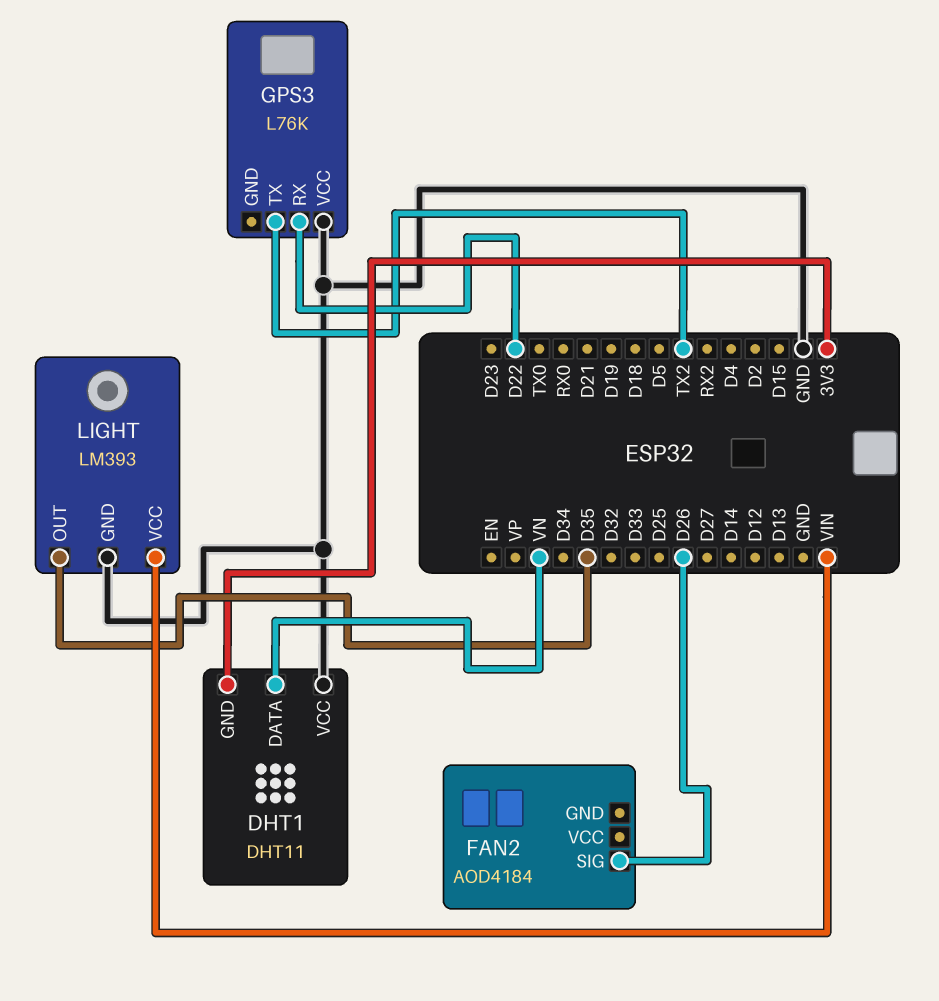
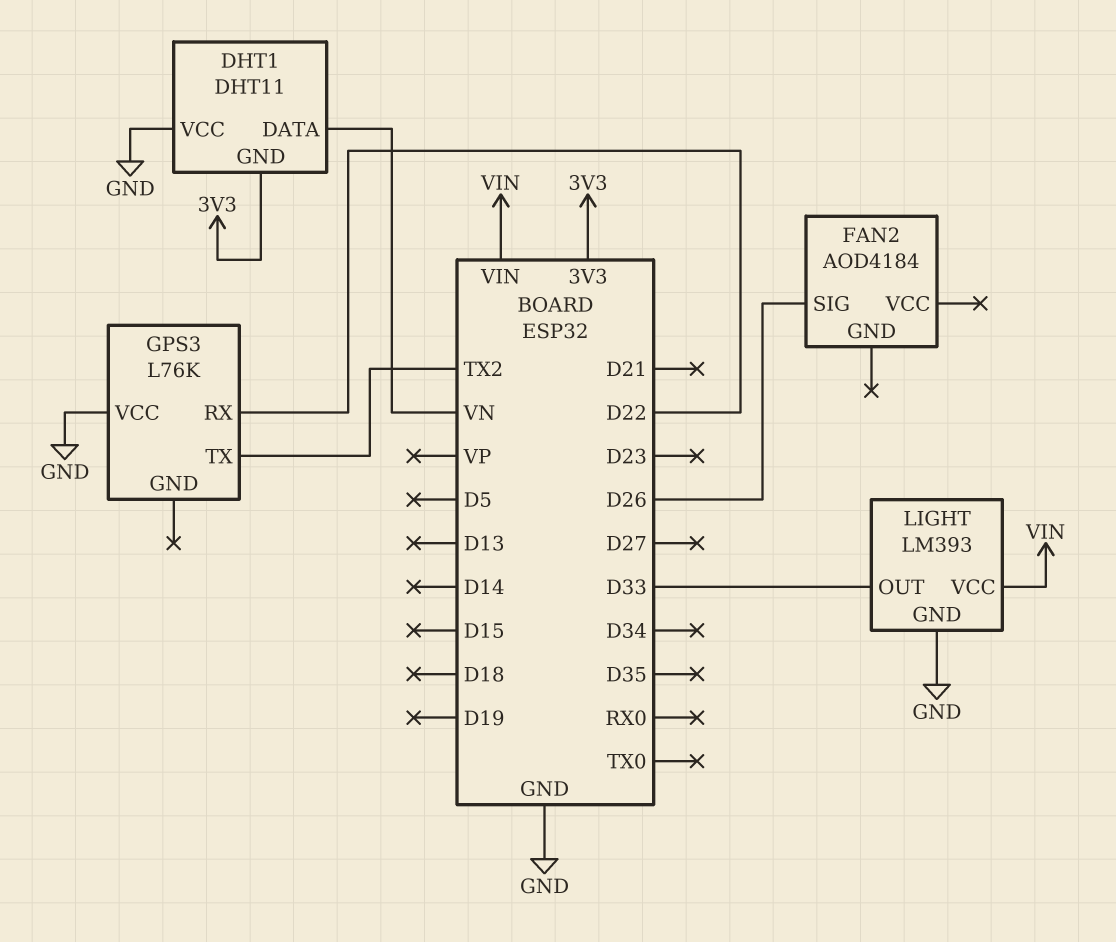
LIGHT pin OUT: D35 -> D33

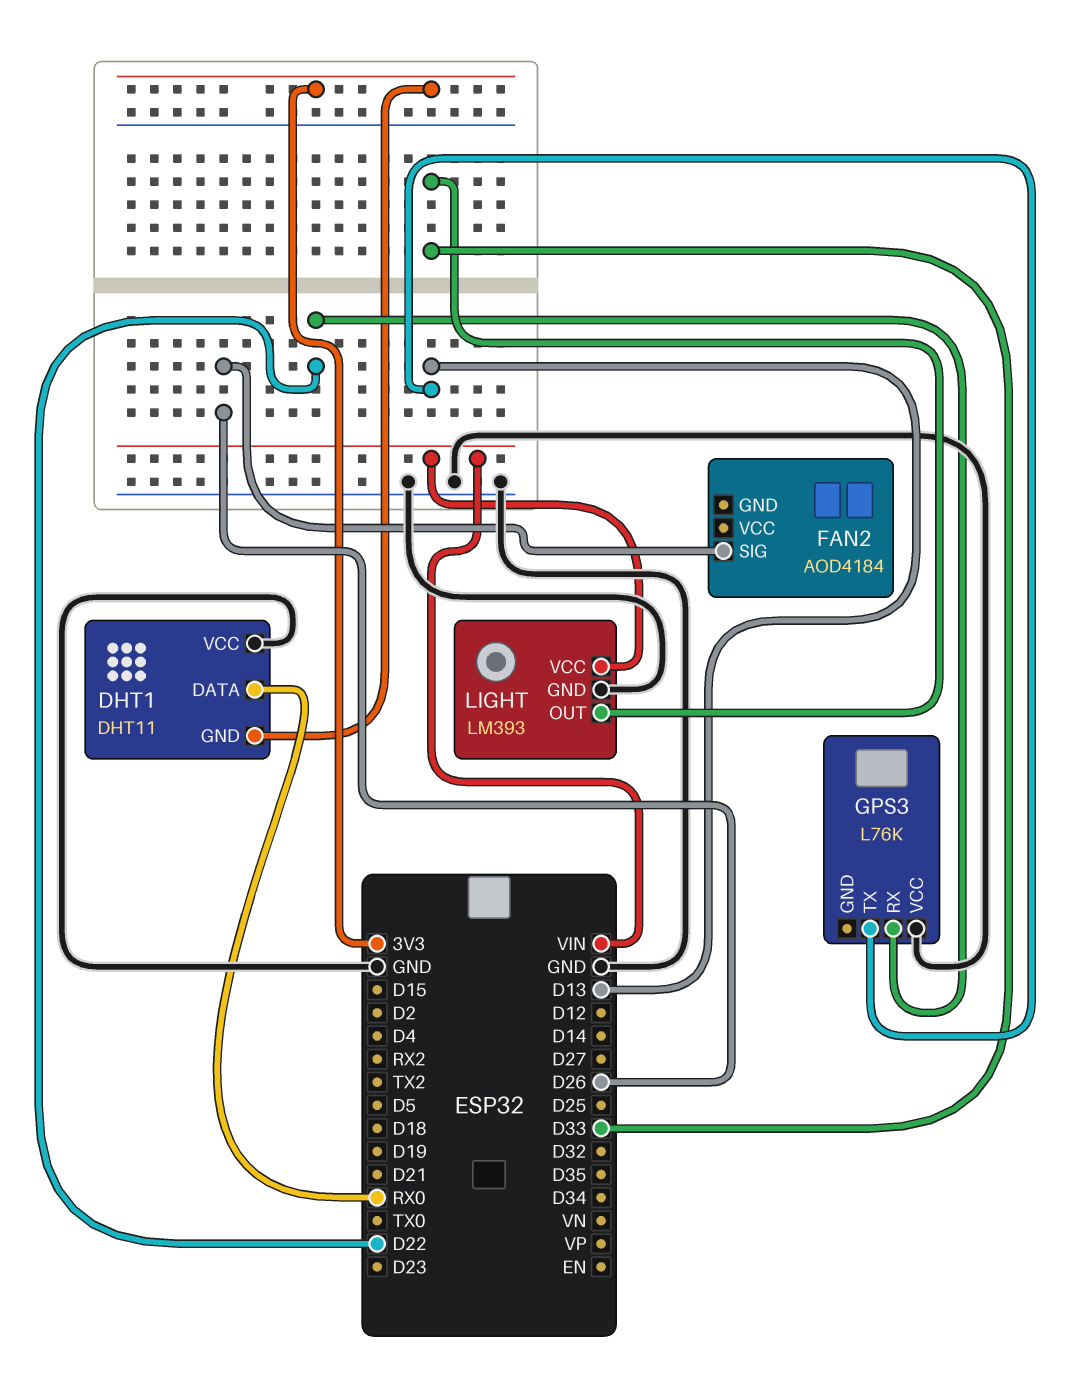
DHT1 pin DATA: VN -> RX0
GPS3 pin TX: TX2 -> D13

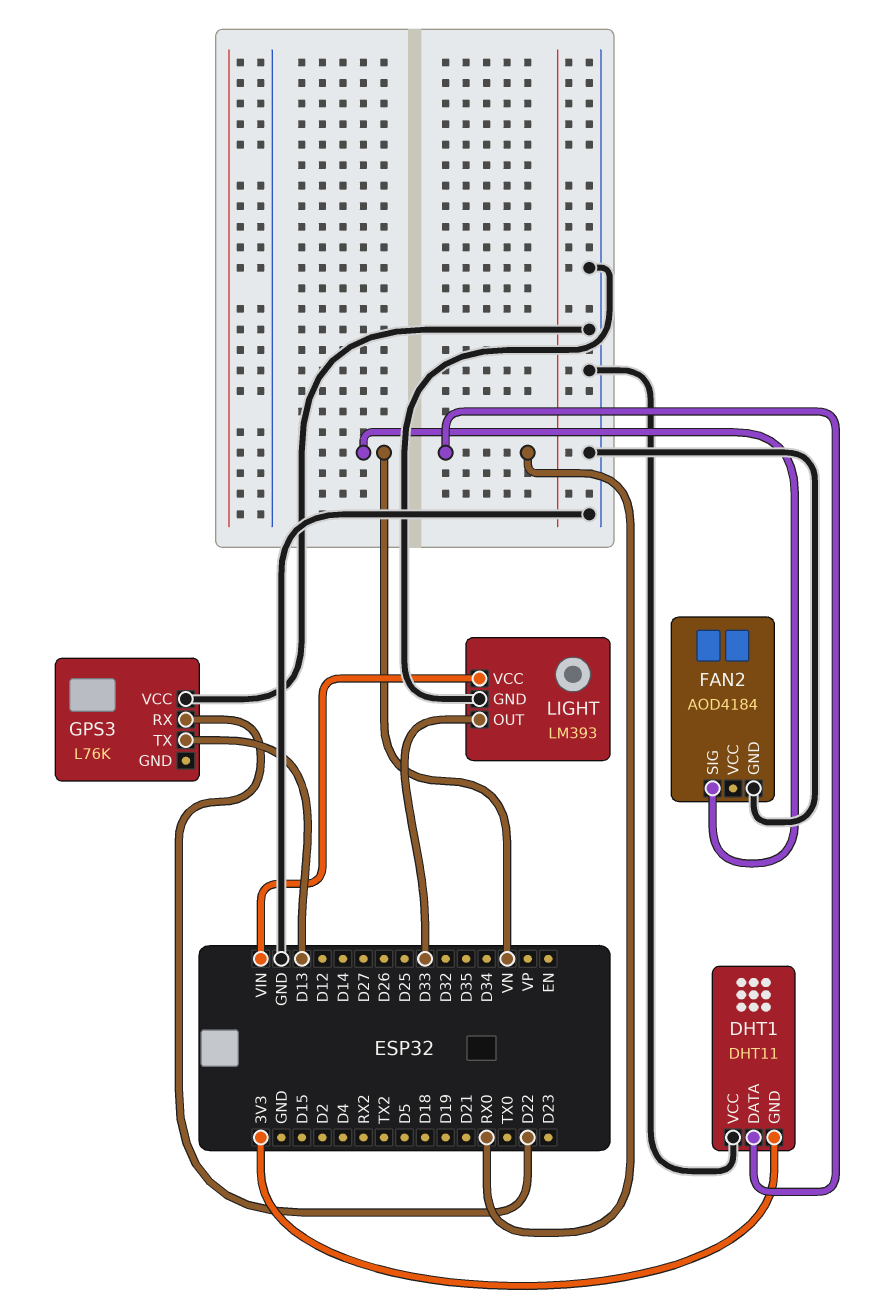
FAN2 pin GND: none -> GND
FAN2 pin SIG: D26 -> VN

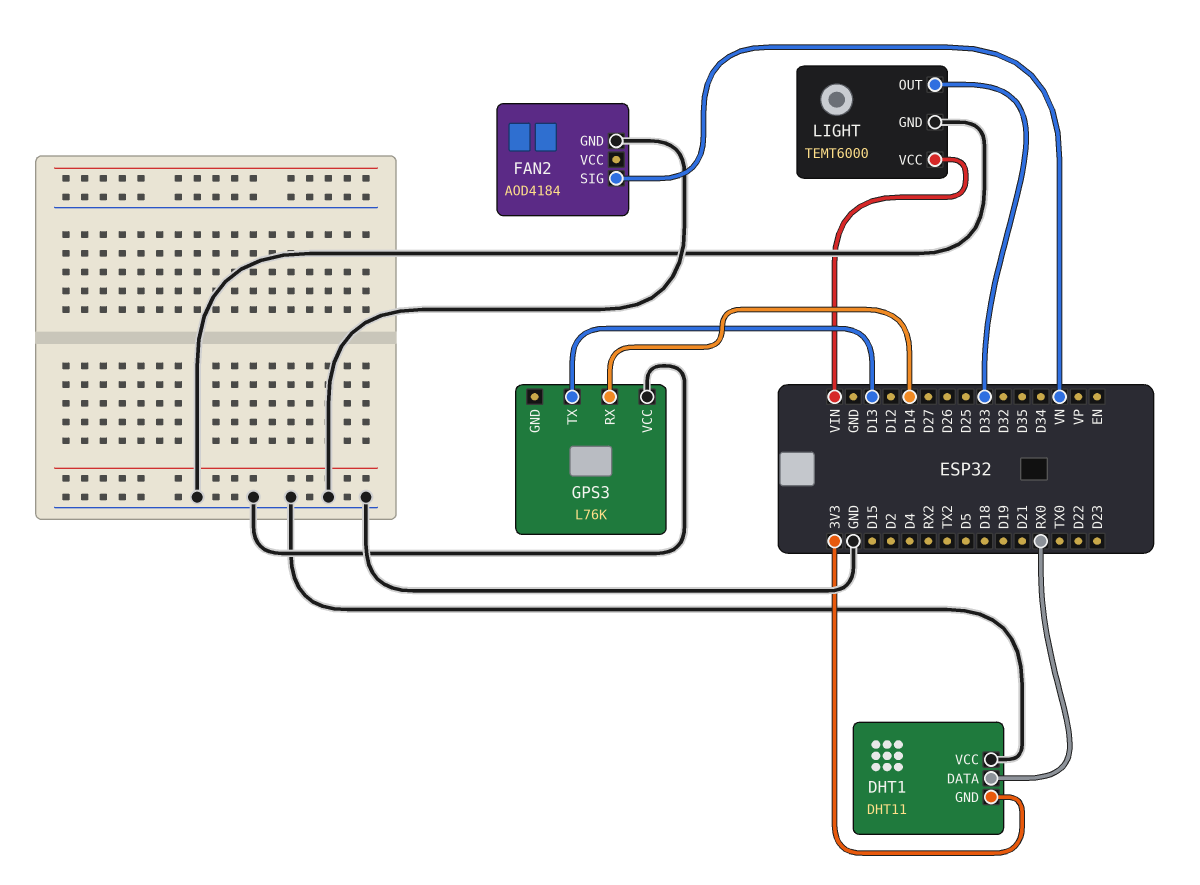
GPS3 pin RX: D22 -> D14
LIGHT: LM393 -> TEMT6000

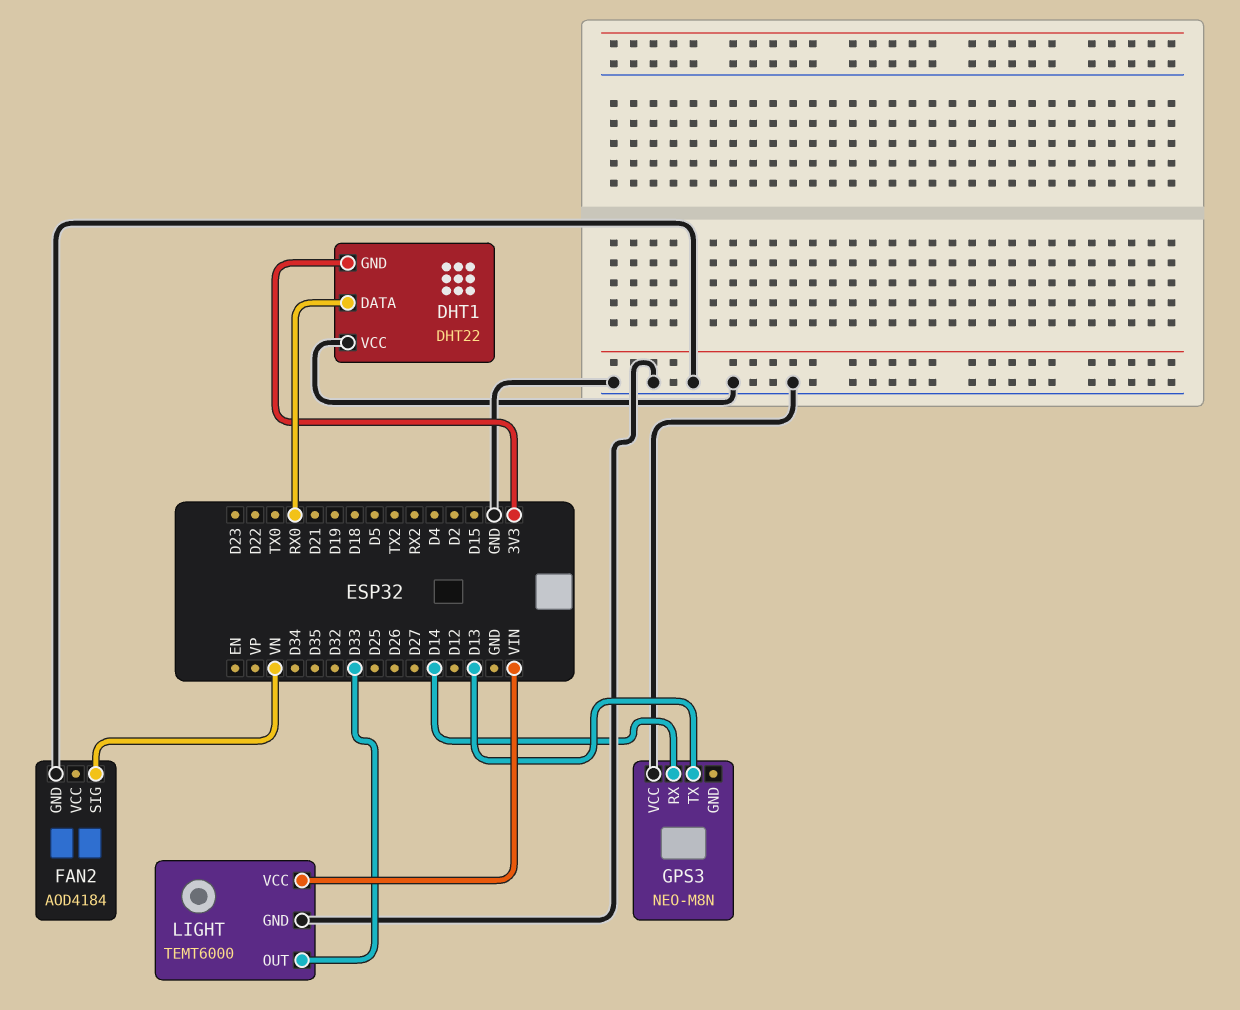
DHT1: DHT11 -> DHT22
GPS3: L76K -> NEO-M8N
========================================
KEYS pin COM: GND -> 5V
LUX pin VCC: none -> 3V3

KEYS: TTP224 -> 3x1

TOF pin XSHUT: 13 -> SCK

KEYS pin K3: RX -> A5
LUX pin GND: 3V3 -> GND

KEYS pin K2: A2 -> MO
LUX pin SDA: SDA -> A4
========================================
* EXERCISE: Across the records above, return every line that contains the word "KEYS".

* YOUR RESPONSE:
KEYS pin COM: GND -> 5V
KEYS: TTP224 -> 3x1
KEYS pin K3: RX -> A5
KEYS pin K2: A2 -> MO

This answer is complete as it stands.